---------- Extracted data ----------

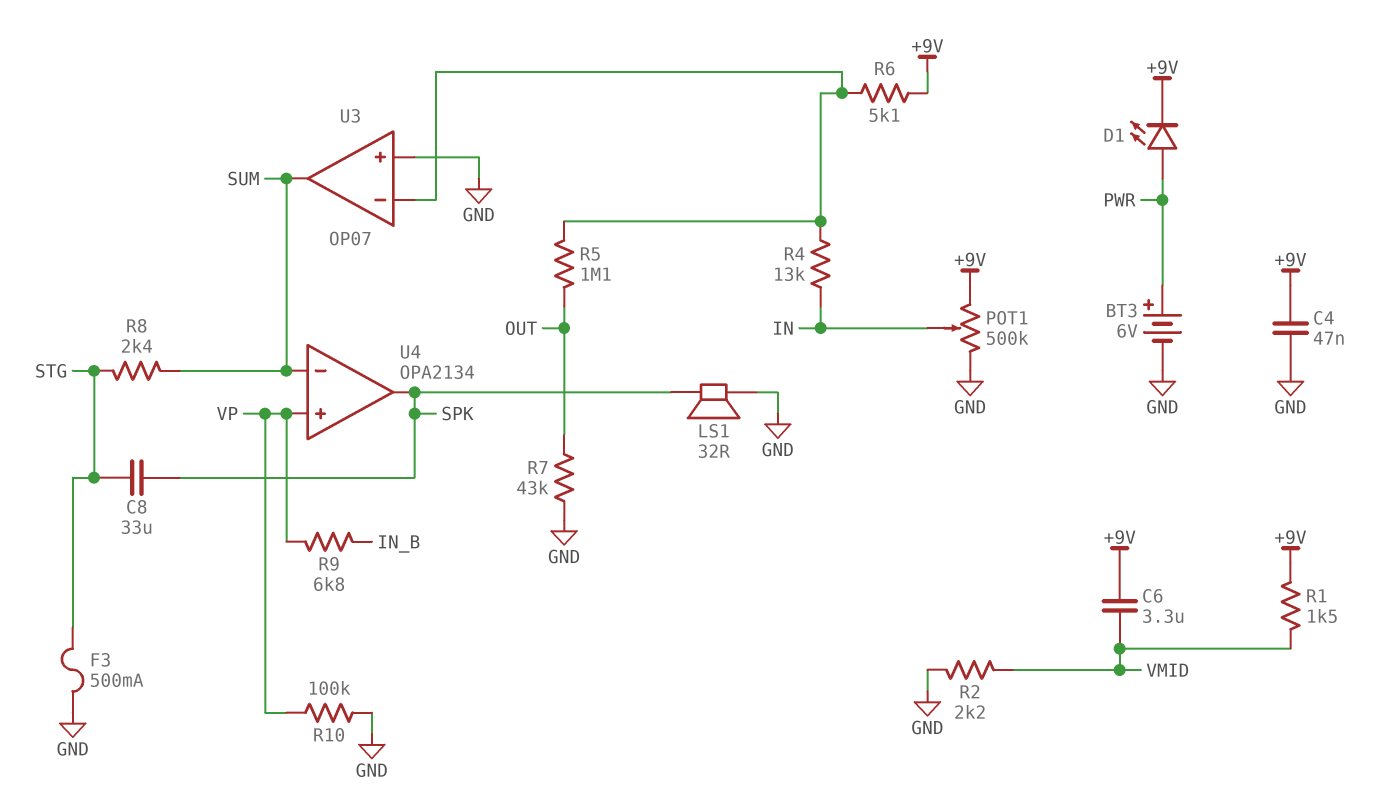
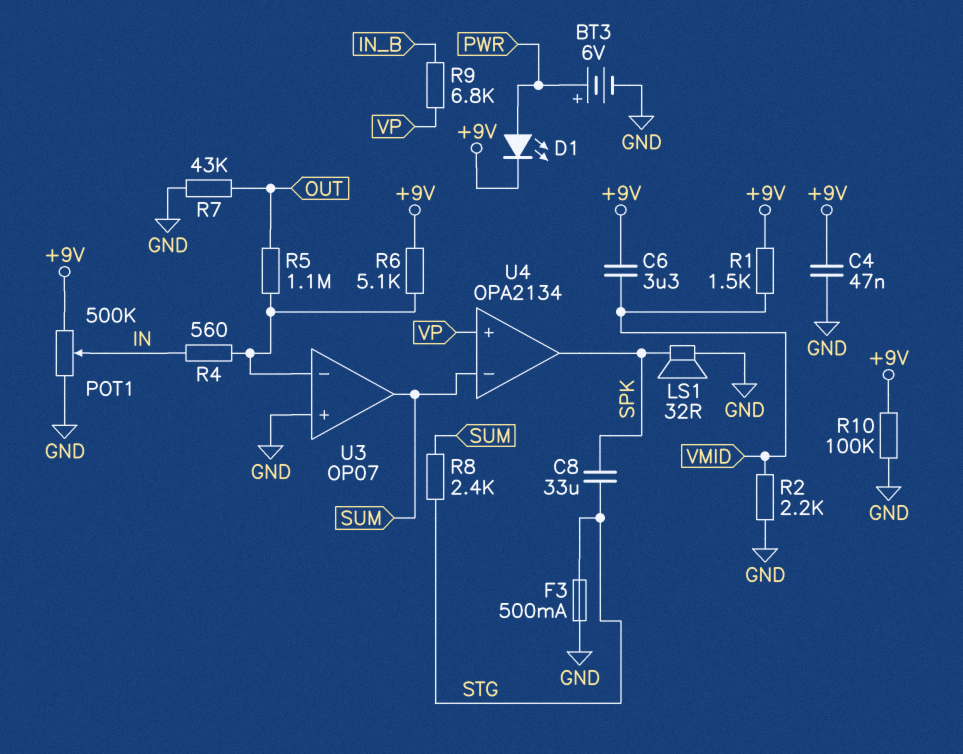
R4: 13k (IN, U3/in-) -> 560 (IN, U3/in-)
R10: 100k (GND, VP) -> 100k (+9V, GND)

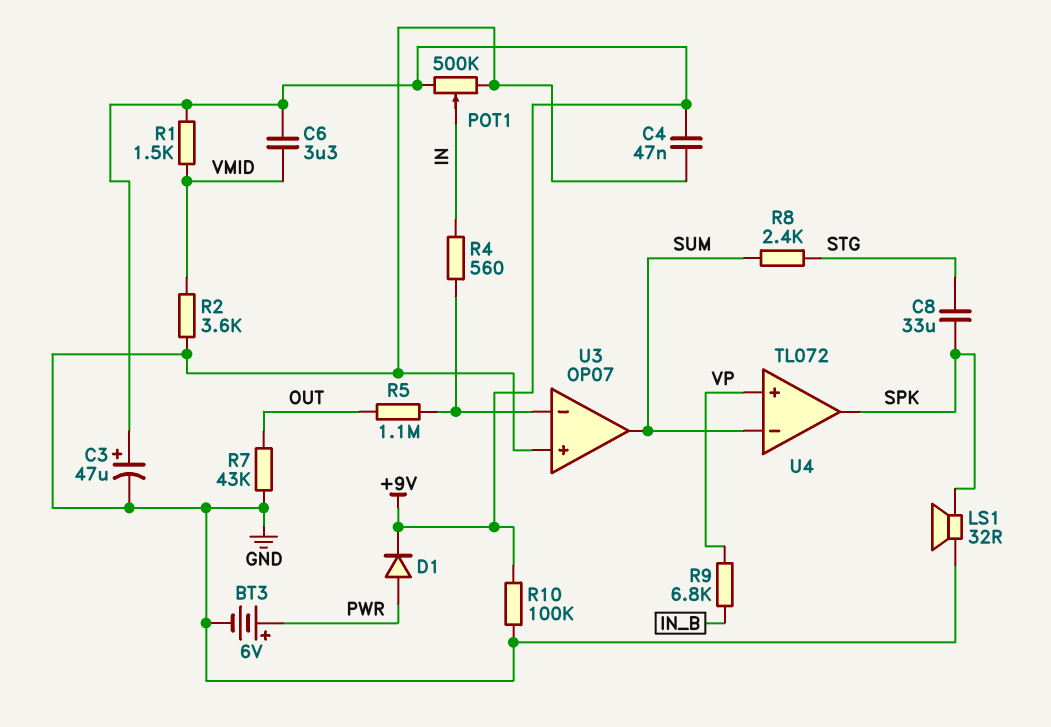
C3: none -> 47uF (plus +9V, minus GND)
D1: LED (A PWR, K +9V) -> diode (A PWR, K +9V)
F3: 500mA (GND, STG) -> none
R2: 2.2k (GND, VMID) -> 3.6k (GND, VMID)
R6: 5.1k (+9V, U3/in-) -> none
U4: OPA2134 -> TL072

----------

Exercise description>
Whatever pictures the entries contain, omit them, and write the rest out exactly.

Completed task>
R4: 13k (IN, U3/in-) -> 560 (IN, U3/in-)
R10: 100k (GND, VP) -> 100k (+9V, GND)

C3: none -> 47uF (plus +9V, minus GND)
D1: LED (A PWR, K +9V) -> diode (A PWR, K +9V)
F3: 500mA (GND, STG) -> none
R2: 2.2k (GND, VMID) -> 3.6k (GND, VMID)
R6: 5.1k (+9V, U3/in-) -> none
U4: OPA2134 -> TL072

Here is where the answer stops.